| Task requirements |
Copy out each line of the entries below word for word, leaving out the pictures.

Stored records:
------------------------------------------------

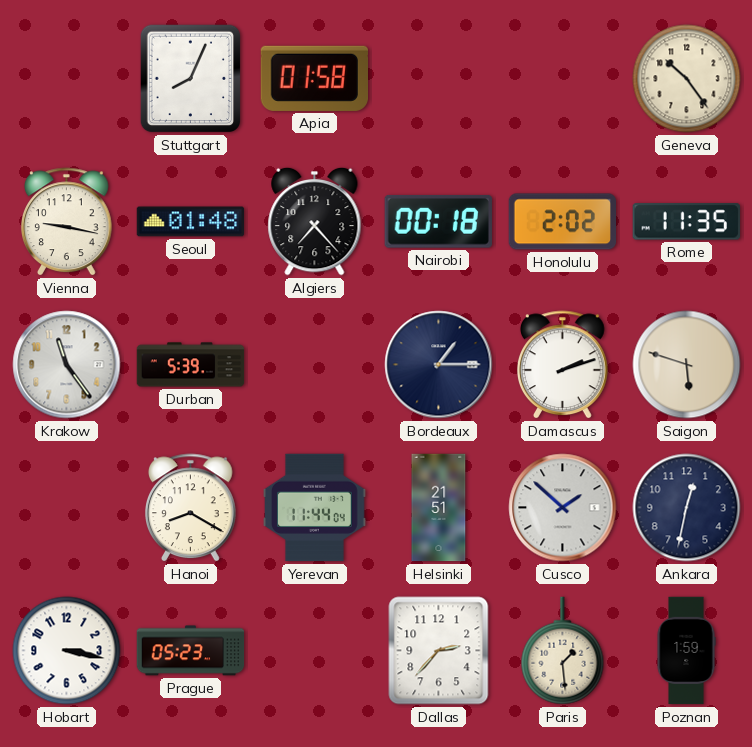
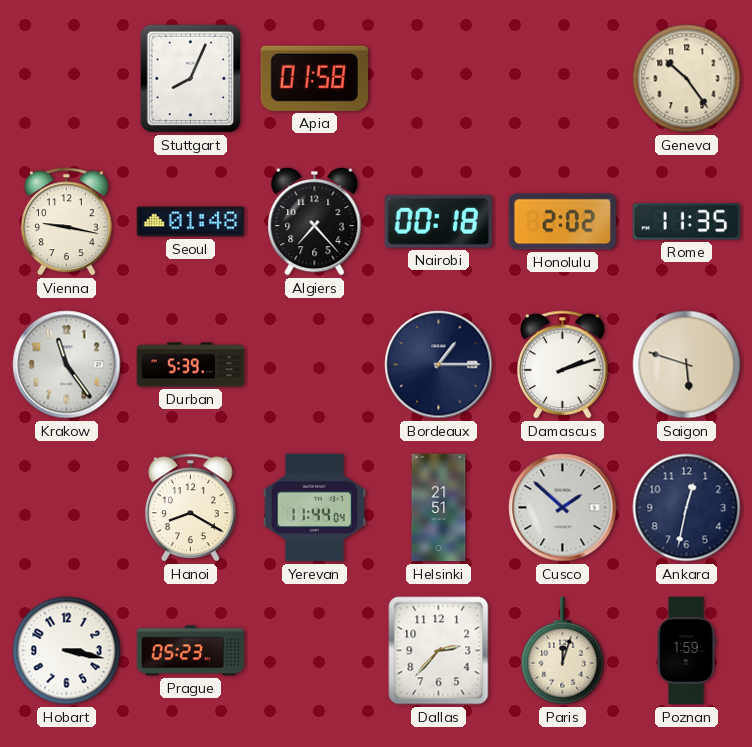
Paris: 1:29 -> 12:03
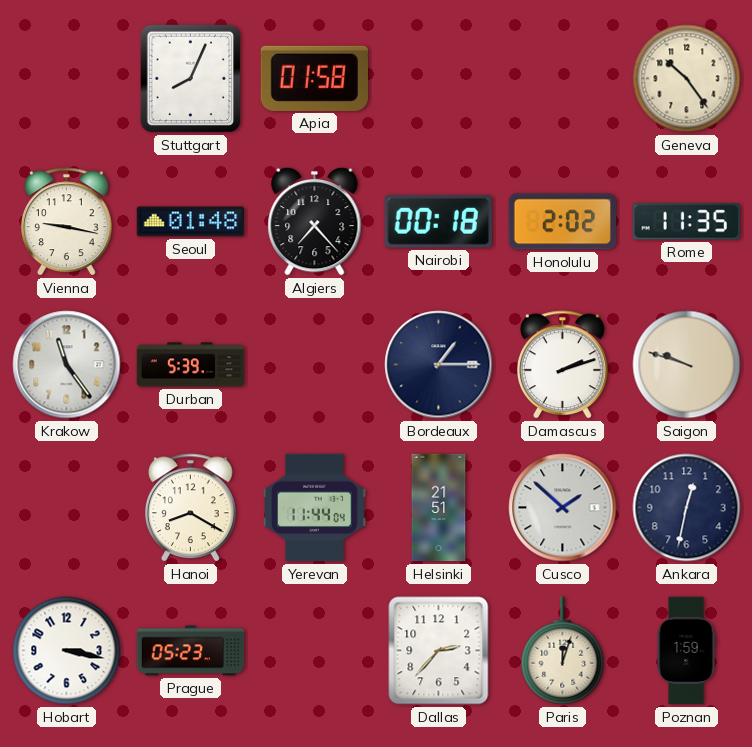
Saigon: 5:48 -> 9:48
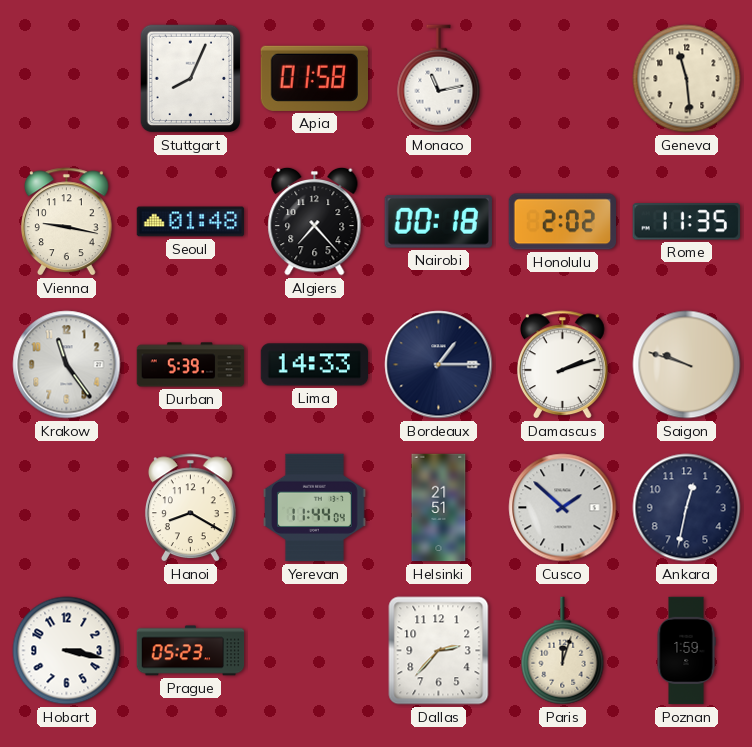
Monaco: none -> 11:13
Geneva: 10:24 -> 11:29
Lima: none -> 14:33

------------------------------------------------

| The answer |
Paris: 1:29 -> 12:03
Saigon: 5:48 -> 9:48
Monaco: none -> 11:13
Geneva: 10:24 -> 11:29
Lima: none -> 14:33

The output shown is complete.